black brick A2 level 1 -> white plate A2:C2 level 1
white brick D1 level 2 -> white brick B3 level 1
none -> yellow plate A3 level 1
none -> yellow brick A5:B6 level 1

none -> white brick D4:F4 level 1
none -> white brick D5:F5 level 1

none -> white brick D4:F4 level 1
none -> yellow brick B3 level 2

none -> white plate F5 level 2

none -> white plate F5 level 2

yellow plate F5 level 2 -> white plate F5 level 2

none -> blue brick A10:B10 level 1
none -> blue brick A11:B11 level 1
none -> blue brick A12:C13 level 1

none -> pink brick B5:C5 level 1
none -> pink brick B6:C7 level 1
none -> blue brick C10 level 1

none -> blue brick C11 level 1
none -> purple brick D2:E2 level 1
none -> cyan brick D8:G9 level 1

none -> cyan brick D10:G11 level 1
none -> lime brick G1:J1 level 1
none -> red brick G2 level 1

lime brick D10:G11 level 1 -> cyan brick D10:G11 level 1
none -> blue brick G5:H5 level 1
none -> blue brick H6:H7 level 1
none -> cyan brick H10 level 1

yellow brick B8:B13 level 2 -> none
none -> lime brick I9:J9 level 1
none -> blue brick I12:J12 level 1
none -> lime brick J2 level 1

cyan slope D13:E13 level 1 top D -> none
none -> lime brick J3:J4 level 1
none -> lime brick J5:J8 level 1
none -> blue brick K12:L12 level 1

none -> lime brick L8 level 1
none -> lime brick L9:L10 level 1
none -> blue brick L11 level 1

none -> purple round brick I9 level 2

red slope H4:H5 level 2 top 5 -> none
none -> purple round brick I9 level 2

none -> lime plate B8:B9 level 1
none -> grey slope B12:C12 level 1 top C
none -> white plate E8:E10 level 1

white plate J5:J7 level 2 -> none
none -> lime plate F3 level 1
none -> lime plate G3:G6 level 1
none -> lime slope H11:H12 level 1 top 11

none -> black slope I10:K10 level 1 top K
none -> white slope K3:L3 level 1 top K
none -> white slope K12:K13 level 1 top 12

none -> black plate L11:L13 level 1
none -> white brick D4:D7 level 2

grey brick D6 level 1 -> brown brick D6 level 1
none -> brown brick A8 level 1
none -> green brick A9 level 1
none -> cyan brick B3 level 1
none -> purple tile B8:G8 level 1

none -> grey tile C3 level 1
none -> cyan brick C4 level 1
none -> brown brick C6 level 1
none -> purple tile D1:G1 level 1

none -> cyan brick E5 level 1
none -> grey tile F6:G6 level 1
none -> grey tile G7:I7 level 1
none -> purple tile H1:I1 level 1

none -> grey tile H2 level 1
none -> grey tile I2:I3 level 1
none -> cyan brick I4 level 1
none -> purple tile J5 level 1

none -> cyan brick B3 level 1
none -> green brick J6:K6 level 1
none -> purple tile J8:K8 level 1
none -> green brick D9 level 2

• _Task item_
Write out exactly the lines that begin at the one containing "none -> white slope K12:K13 level 1 top 12" and continue through the last line of the data, and only those.

• _Result below_
none -> white slope K12:K13 level 1 top 12

none -> black plate L11:L13 level 1
none -> white brick D4:D7 level 2

grey brick D6 level 1 -> brown brick D6 level 1
none -> brown brick A8 level 1
none -> green brick A9 level 1
none -> cyan brick B3 level 1
none -> purple tile B8:G8 level 1

none -> grey tile C3 level 1
none -> cyan brick C4 level 1
none -> brown brick C6 level 1
none -> purple tile D1:G1 level 1

none -> cyan brick E5 level 1
none -> grey tile F6:G6 level 1
none -> grey tile G7:I7 level 1
none -> purple tile H1:I1 level 1

none -> grey tile H2 level 1
none -> grey tile I2:I3 level 1
none -> cyan brick I4 level 1
none -> purple tile J5 level 1

none -> cyan brick B3 level 1
none -> green brick J6:K6 level 1
none -> purple tile J8:K8 level 1
none -> green brick D9 level 2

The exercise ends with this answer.